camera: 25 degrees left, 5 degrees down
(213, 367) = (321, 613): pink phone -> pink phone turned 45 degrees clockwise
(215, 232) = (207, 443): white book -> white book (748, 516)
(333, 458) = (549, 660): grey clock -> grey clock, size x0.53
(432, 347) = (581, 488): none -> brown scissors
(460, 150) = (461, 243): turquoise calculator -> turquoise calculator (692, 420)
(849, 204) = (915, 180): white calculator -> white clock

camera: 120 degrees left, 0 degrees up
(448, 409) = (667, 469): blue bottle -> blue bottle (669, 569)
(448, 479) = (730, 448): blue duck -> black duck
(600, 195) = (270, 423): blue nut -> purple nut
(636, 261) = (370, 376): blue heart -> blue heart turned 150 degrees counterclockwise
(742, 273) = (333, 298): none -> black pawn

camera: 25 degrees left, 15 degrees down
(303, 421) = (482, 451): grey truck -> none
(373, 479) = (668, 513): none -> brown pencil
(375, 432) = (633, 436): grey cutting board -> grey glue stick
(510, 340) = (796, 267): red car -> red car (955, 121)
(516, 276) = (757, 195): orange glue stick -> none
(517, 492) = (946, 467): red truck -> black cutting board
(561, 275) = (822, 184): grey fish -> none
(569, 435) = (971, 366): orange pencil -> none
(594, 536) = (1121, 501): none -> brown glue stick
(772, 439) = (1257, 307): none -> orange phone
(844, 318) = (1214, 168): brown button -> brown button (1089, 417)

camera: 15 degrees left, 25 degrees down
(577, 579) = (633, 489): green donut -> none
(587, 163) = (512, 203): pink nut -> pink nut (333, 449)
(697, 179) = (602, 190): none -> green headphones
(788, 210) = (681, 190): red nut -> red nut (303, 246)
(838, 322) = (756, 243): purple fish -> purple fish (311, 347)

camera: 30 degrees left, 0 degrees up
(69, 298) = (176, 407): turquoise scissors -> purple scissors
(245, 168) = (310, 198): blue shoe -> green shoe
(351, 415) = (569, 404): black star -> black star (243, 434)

━━━━━━━━━━━━━━━━━━━━━━━━━━━━━━

- **Work to be completed**
Copy out, exactly as written, the line that contains "(697, 179) = (602, 190): none" along with every line that comes after it in the material above, and nothing else.

- **Response to this task**
(697, 179) = (602, 190): none -> green headphones
(788, 210) = (681, 190): red nut -> red nut (303, 246)
(838, 322) = (756, 243): purple fish -> purple fish (311, 347)

camera: 30 degrees left, 0 degrees up
(69, 298) = (176, 407): turquoise scissors -> purple scissors
(245, 168) = (310, 198): blue shoe -> green shoe
(351, 415) = (569, 404): black star -> black star (243, 434)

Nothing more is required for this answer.